▶ **REQUEST**: In the material below, find the line containing "[(217,238),(216,220),(201,221),(201,239),(217,238)]" and the line containing "[(346,206),(328,213),(340,242),(358,234),(346,206)]". Output those two lines and all lines between them exactly, without pictures.

▶ **DATA PROVIDED**:

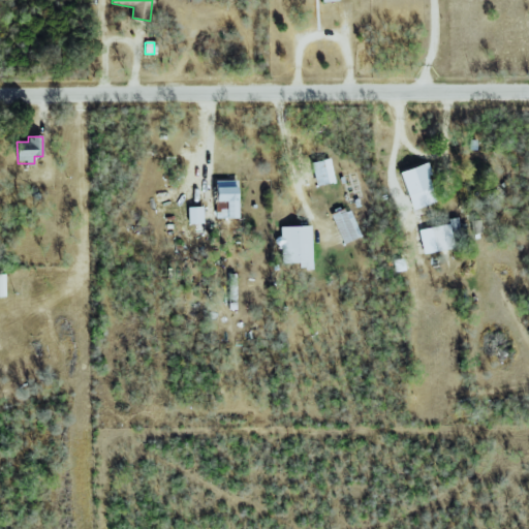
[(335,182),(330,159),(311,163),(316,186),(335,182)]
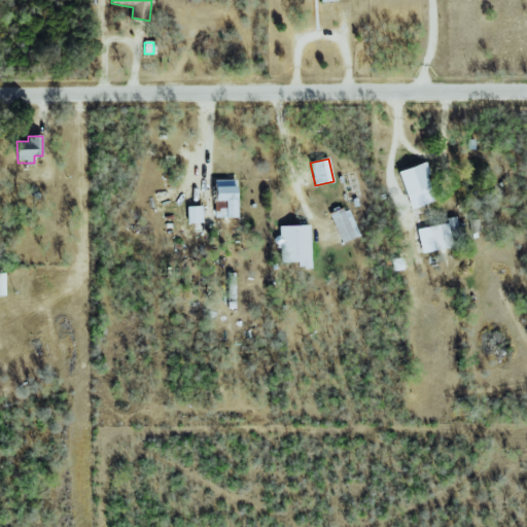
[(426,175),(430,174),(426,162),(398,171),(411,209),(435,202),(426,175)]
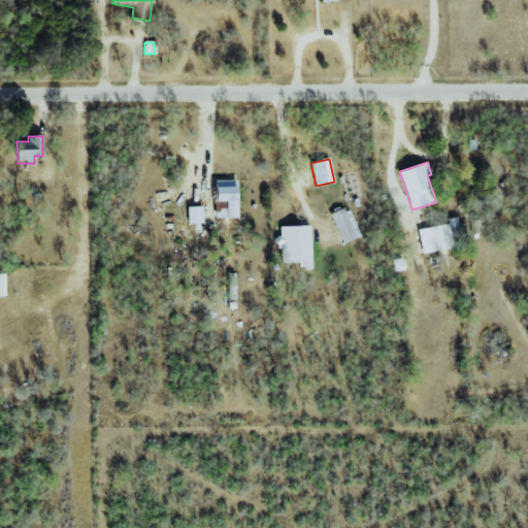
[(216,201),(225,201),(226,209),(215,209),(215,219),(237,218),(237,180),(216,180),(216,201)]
---
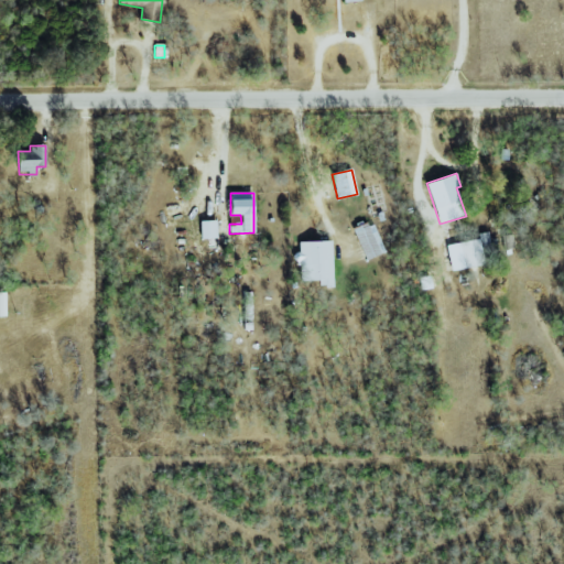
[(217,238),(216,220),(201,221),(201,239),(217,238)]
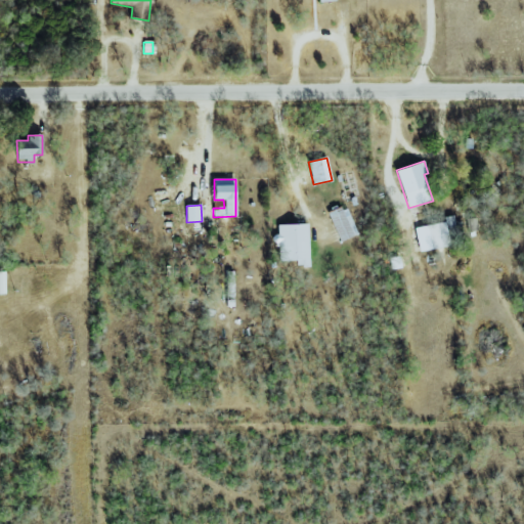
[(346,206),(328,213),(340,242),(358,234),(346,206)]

▶ **SOLUTION FOR THIS PROBLEM**:
[(217,238),(216,220),(201,221),(201,239),(217,238)]
[(346,206),(328,213),(340,242),(358,234),(346,206)]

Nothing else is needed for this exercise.